Where the line containing "BARO3 pin SCL: D22 -> D5" appears below, start there and repeat each line exactly to the end. Leave the pictures out.

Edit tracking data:
= Beginning of Section =
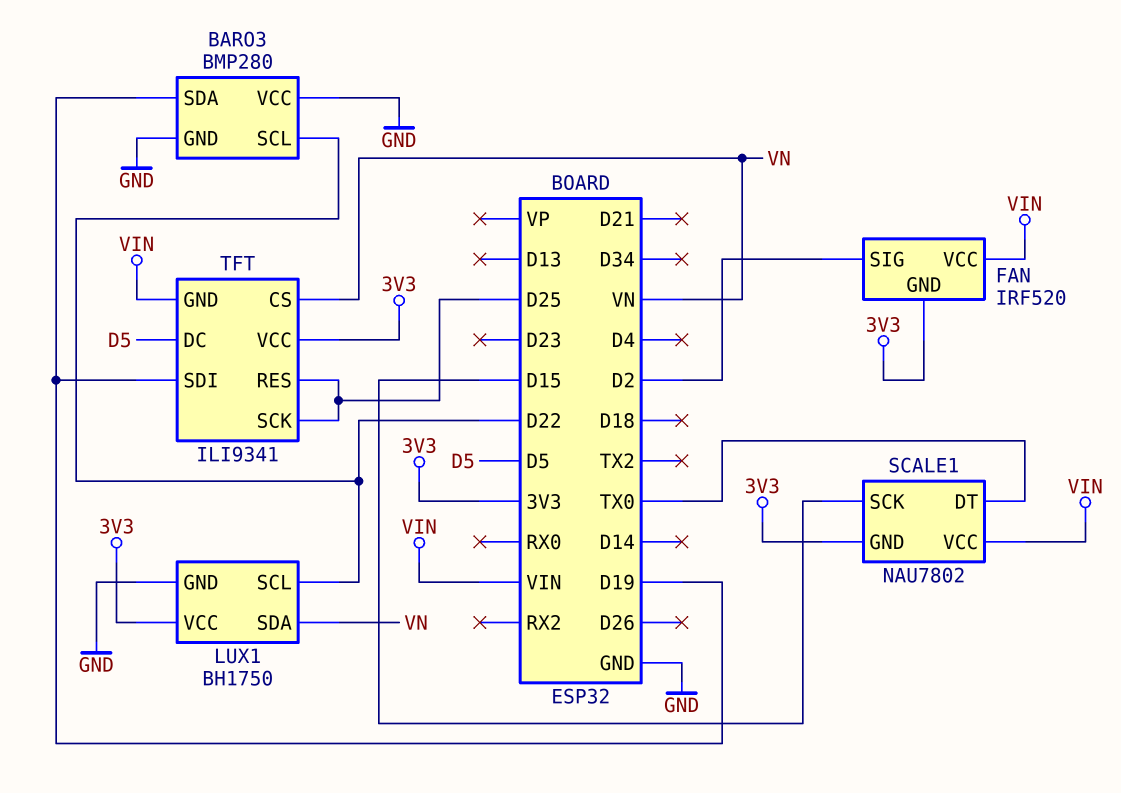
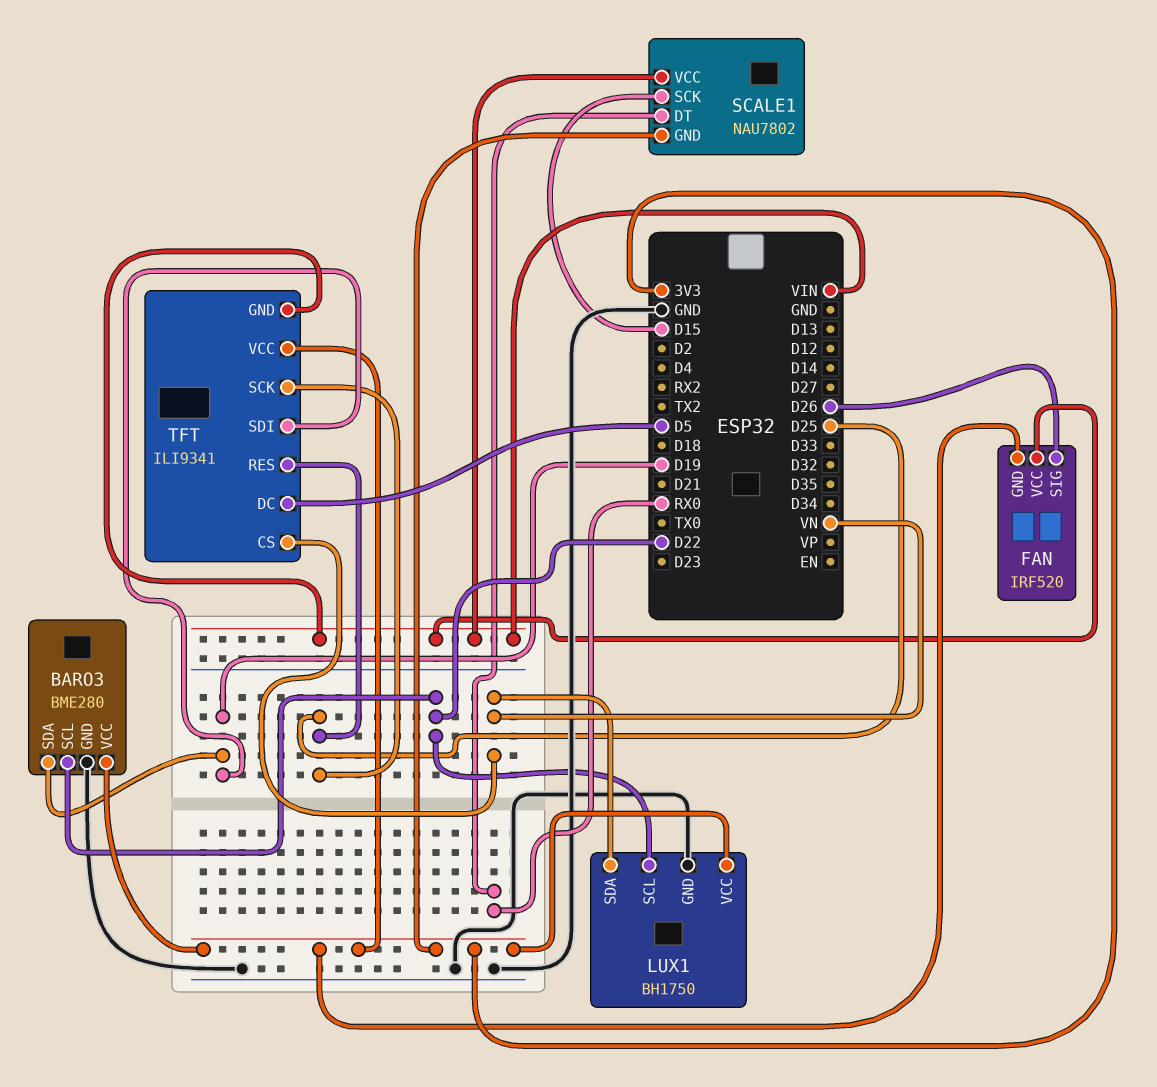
BARO3: BMP280 -> BME280
BARO3 pin VCC: GND -> 3V3
FAN pin SIG: D2 -> D26
SCALE1 pin DT: TX0 -> RX0

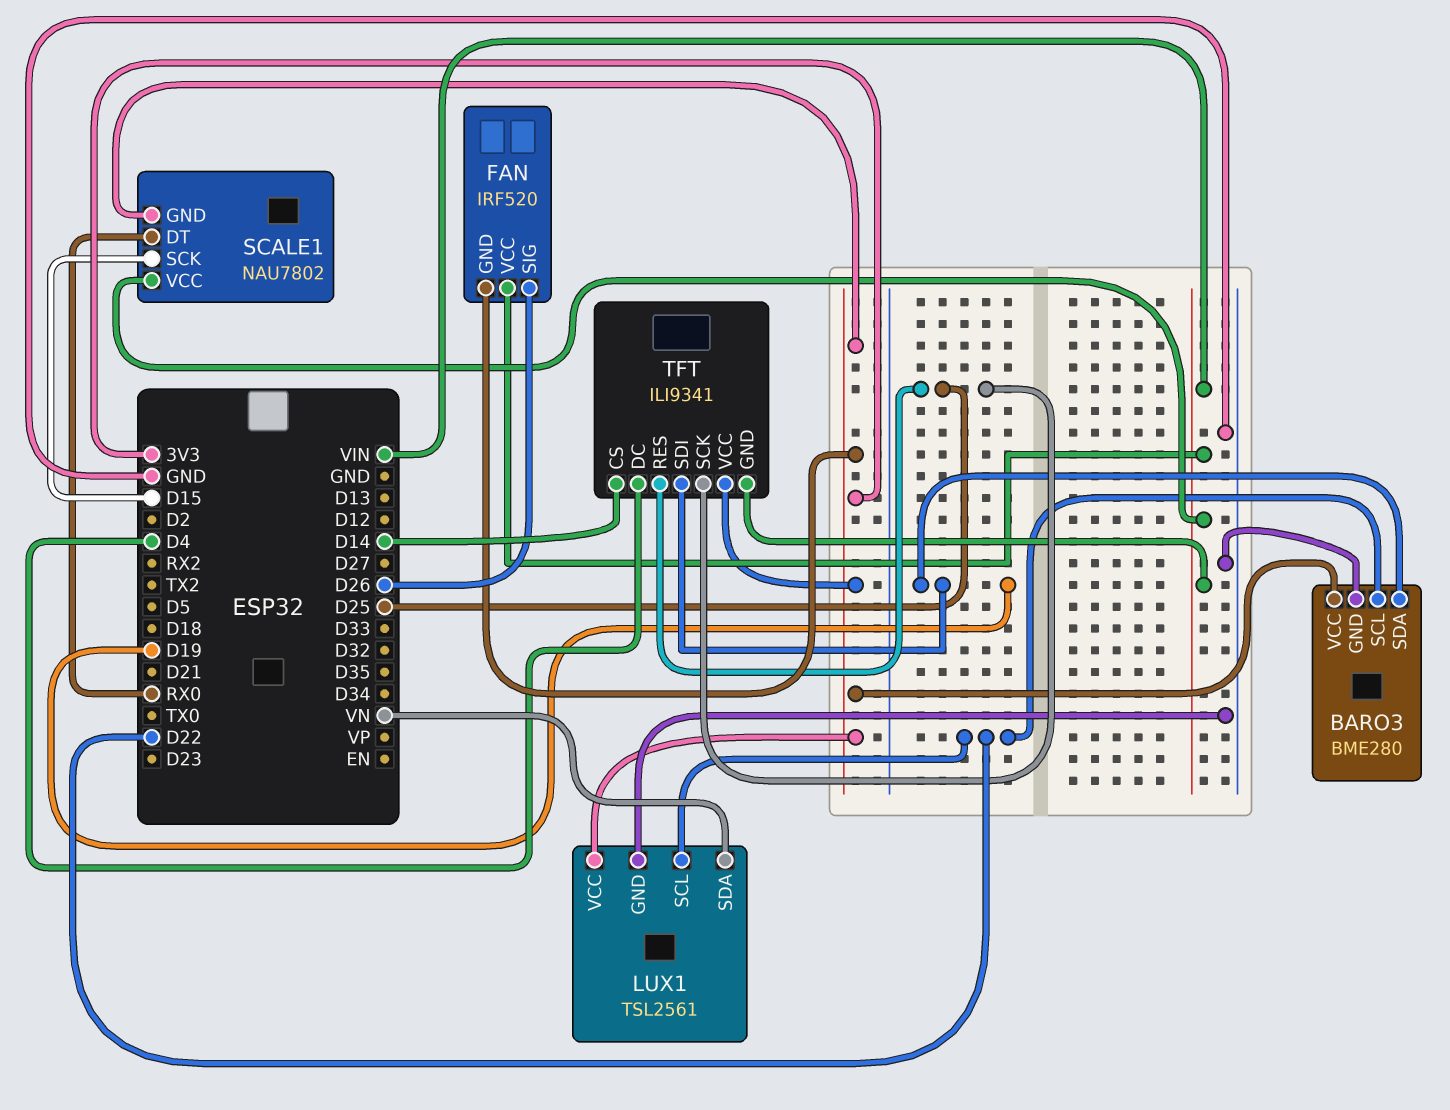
LUX1: BH1750 -> TSL2561
TFT pin CS: VN -> D14
TFT pin DC: D5 -> D4

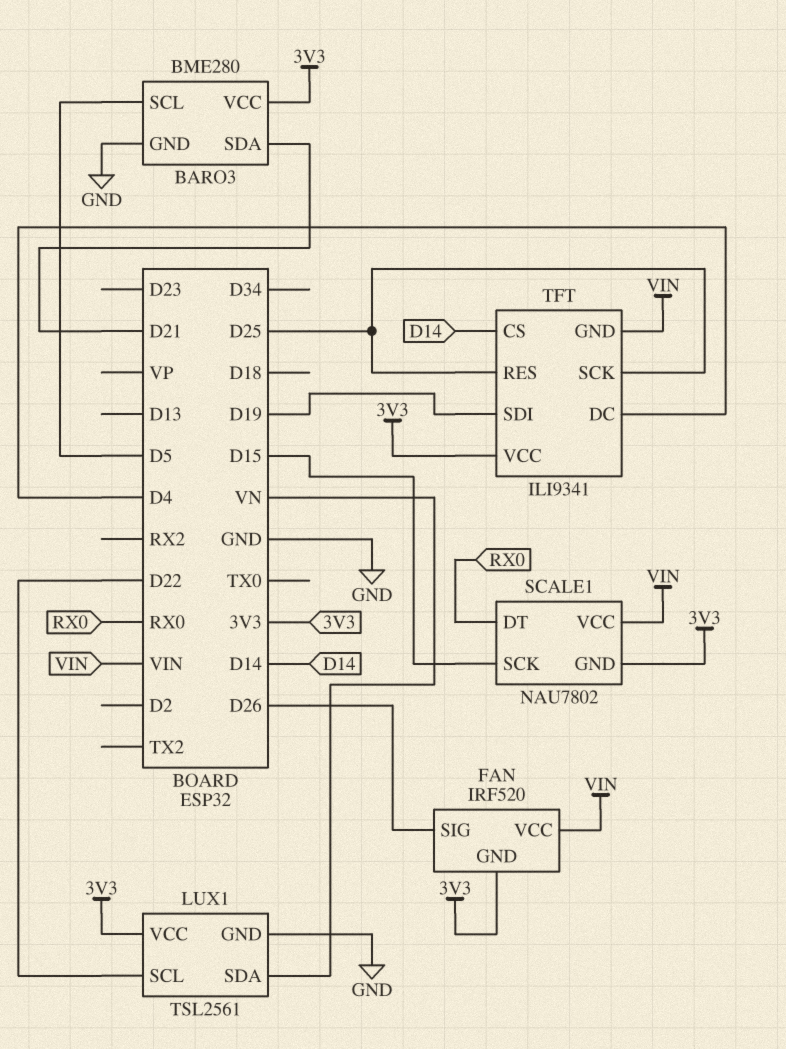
BARO3 pin SCL: D22 -> D5
BARO3 pin SDA: D19 -> D21

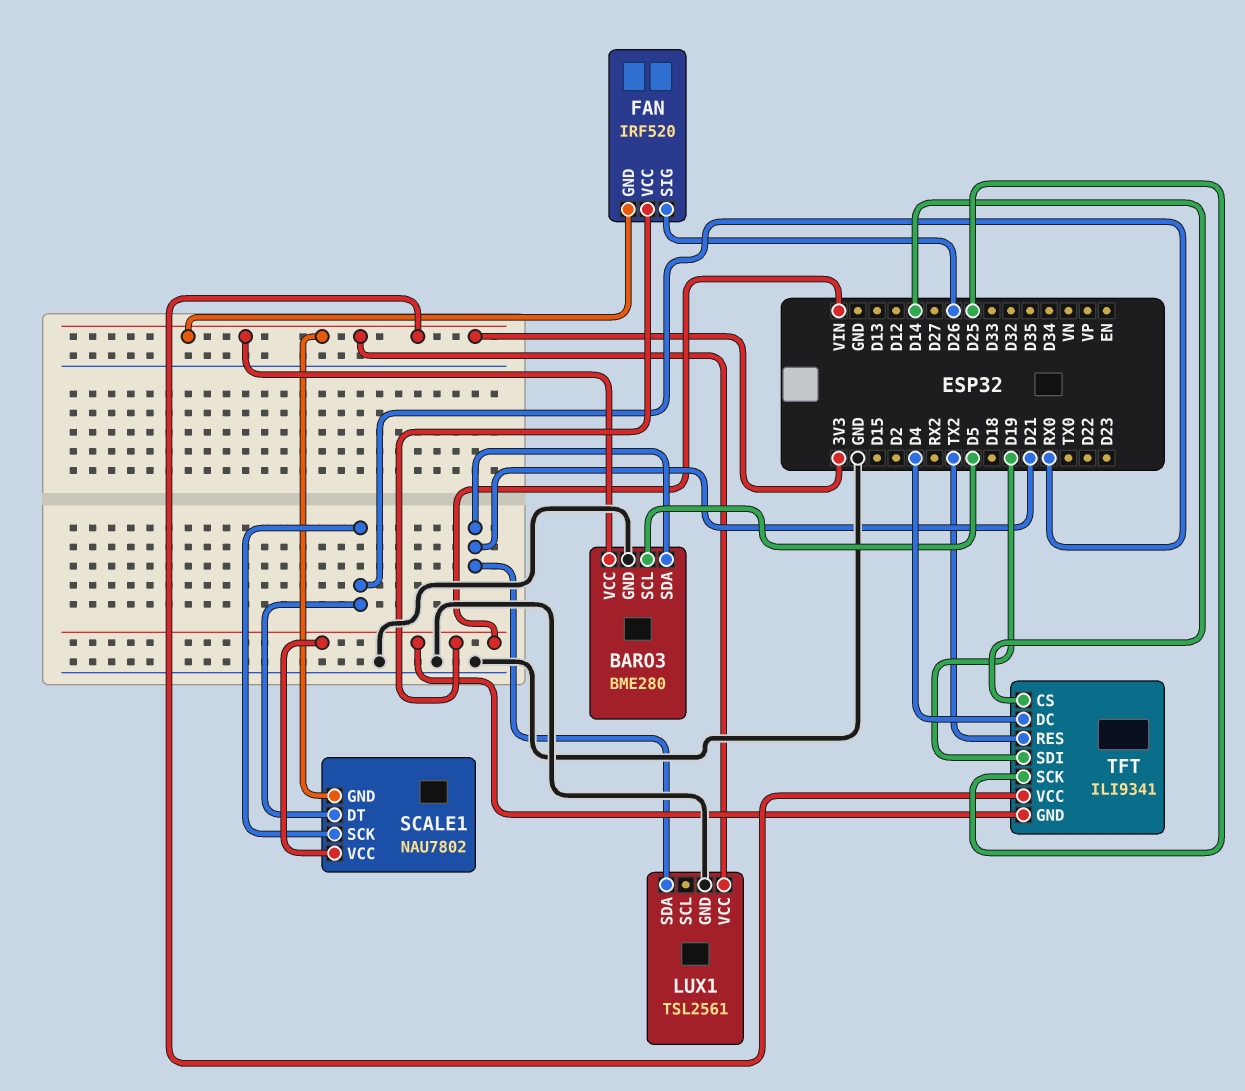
LUX1 pin SCL: D22 -> none
LUX1 pin SDA: VN -> D21
SCALE1 pin SCK: D15 -> RX0
TFT pin RES: D25 -> TX2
= End of Section =
Your response:
BARO3 pin SCL: D22 -> D5
BARO3 pin SDA: D19 -> D21

LUX1 pin SCL: D22 -> none
LUX1 pin SDA: VN -> D21
SCALE1 pin SCK: D15 -> RX0
TFT pin RES: D25 -> TX2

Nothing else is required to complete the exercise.